Image change detection data

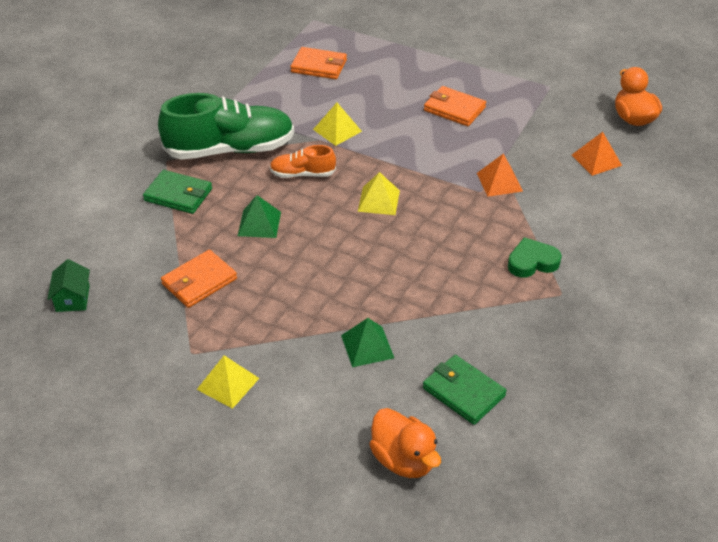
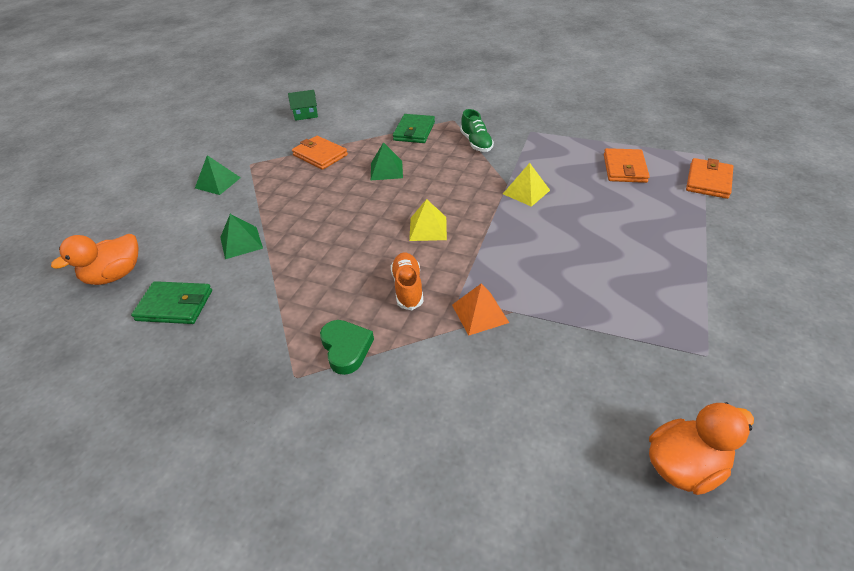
camera: 85 degrees right, 0 degrees up
(228, 383) = (218, 183): yellow pyramid -> green pyramid
(230, 149) = (476, 143): green shoe -> green shoe, size x0.49
(302, 174) = (455, 182): orange shoe -> orange shoe (407, 288)
(454, 109) = (602, 266): orange wallet -> orange wallet (708, 181)
(463, 392) = (175, 305): green wallet -> green wallet turned 60 degrees clockwise
(596, 160) = (556, 413): orange pyramid -> none

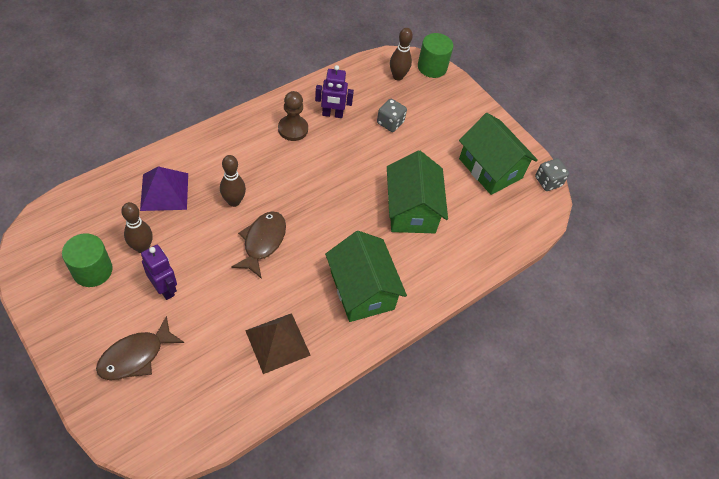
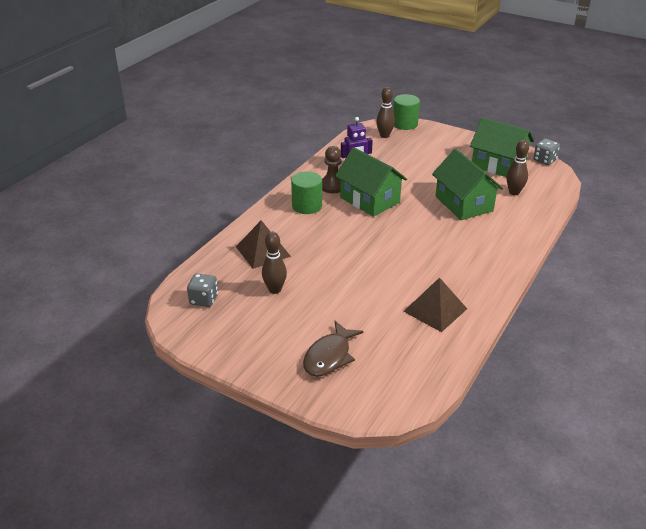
camera: 15 degrees left, 20 degrees down
(92, 270) = (245, 316): green cylinder -> green cylinder (307, 206)
(164, 191) = (263, 251): purple pyramid -> brown pyramid
(165, 288) = (316, 308): purple robot -> none
(234, 201) = (324, 240): brown bowling pin -> brown bowling pin (514, 192)
(262, 242) = (369, 256): brown fish -> none
(362, 290) = (470, 259): green house -> green house (369, 200)
(390, 123) = (402, 162): grey dice -> grey dice (204, 300)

### Task goal:
Where the line containing "(165, 288) = (316, 308): purple robot -> none" appears in the records above, begin there and print every line through the last, exactly and with nothing else.

### Solution for this problem:
(165, 288) = (316, 308): purple robot -> none
(234, 201) = (324, 240): brown bowling pin -> brown bowling pin (514, 192)
(262, 242) = (369, 256): brown fish -> none
(362, 290) = (470, 259): green house -> green house (369, 200)
(390, 123) = (402, 162): grey dice -> grey dice (204, 300)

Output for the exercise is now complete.